WORK REQUEST> Output the full listing below exactly as it reads, and skip anything that is a picture.

(Beginning of AVAILABLE DATA)

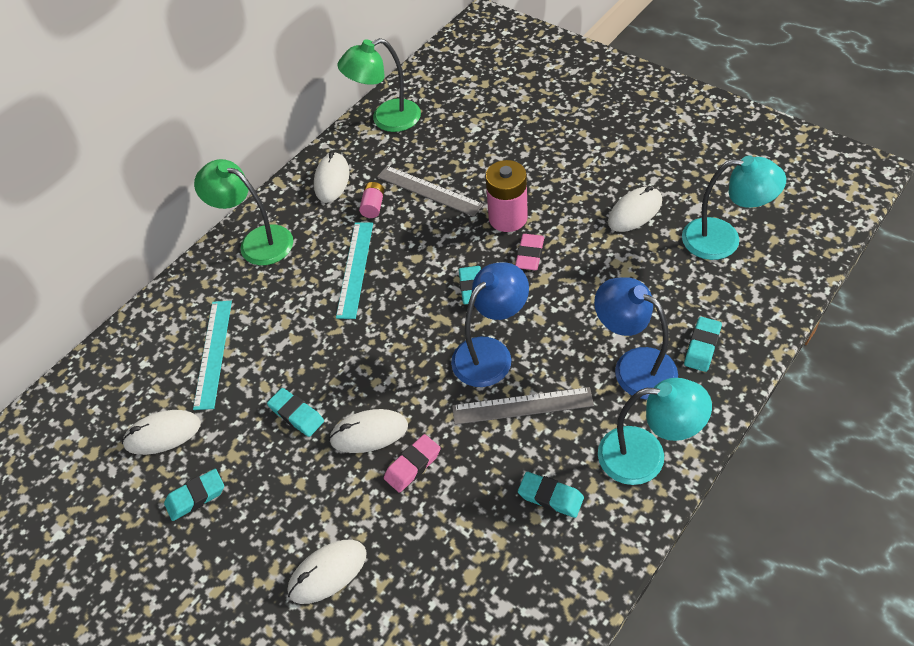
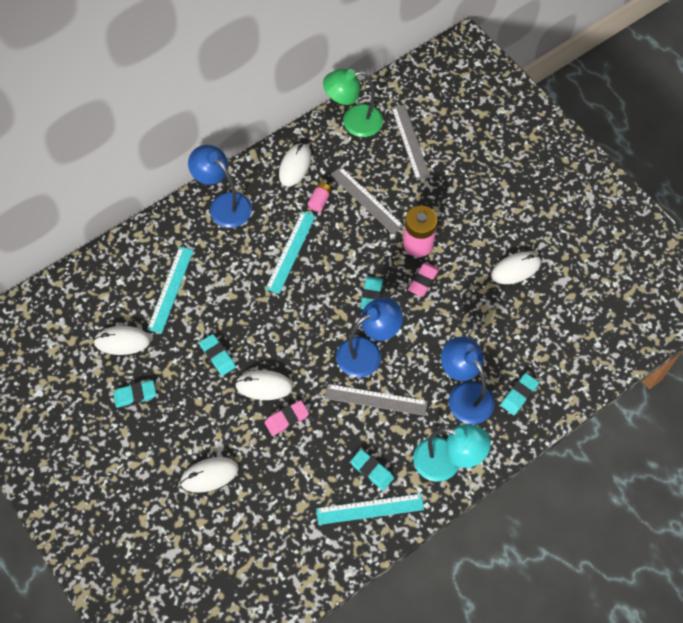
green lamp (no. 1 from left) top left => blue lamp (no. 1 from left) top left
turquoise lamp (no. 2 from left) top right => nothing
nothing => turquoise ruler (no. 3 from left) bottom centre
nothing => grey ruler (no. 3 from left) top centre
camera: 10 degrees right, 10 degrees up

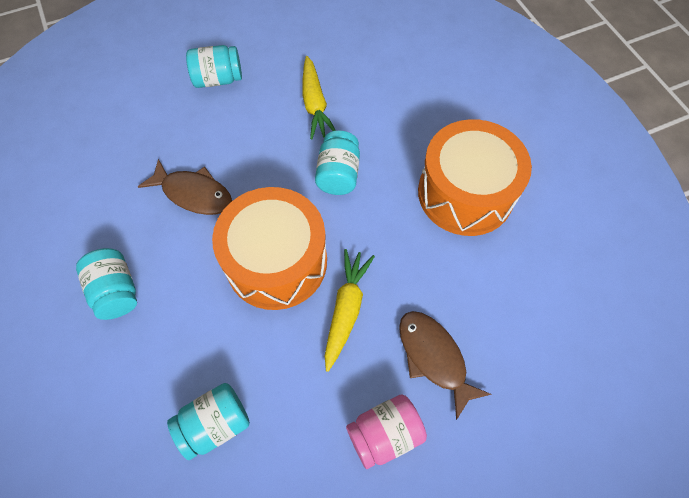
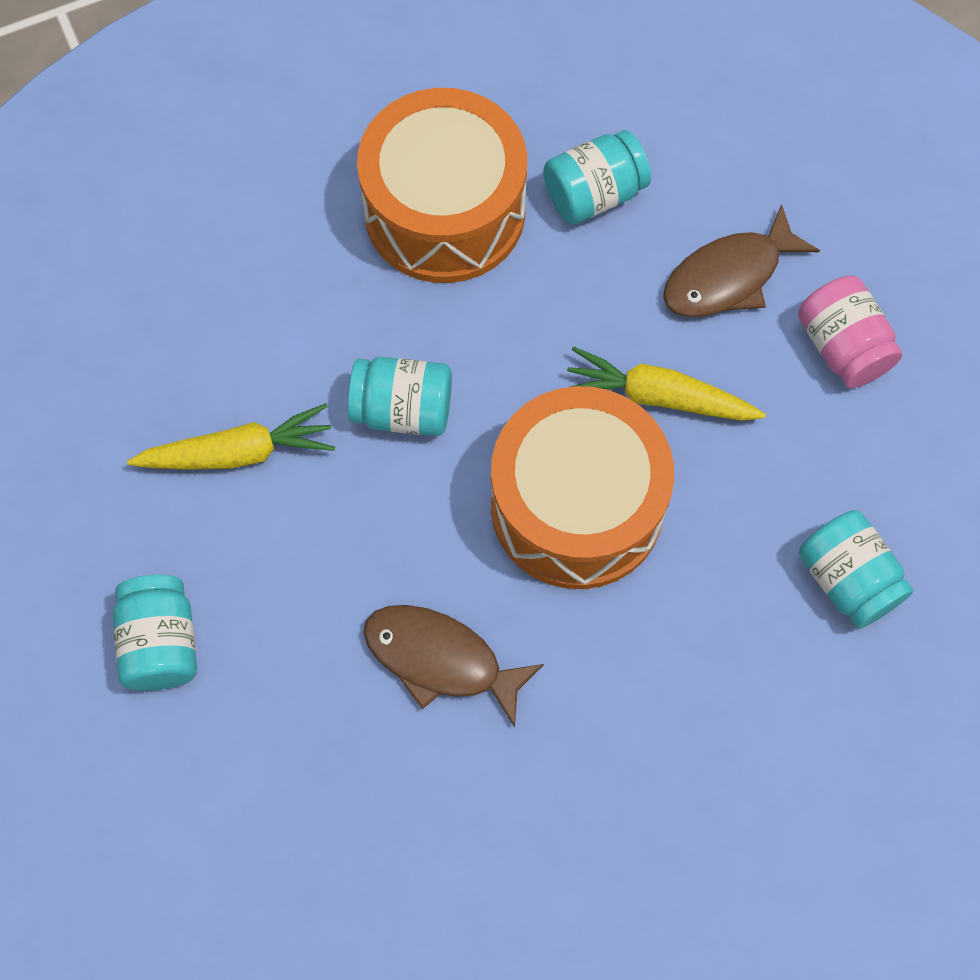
turquoise jar (no. 1 from left in the first image) middle left => turquoise jar (no. 3 from left) top centre, relocated
brown fish (no. 1 from left) middle left => brown fish (no. 1 from left) bottom centre, 90 degrees counterclockwise
camera: 90 degrees left, 5 degrees up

(End of AVAILABLE DATA)

EXERCISE ANSWER>
green lamp (no. 1 from left) top left => blue lamp (no. 1 from left) top left
turquoise lamp (no. 2 from left) top right => nothing
nothing => turquoise ruler (no. 3 from left) bottom centre
nothing => grey ruler (no. 3 from left) top centre
camera: 10 degrees right, 10 degrees up

turquoise jar (no. 1 from left in the first image) middle left => turquoise jar (no. 3 from left) top centre, relocated
brown fish (no. 1 from left) middle left => brown fish (no. 1 from left) bottom centre, 90 degrees counterclockwise
camera: 90 degrees left, 5 degrees up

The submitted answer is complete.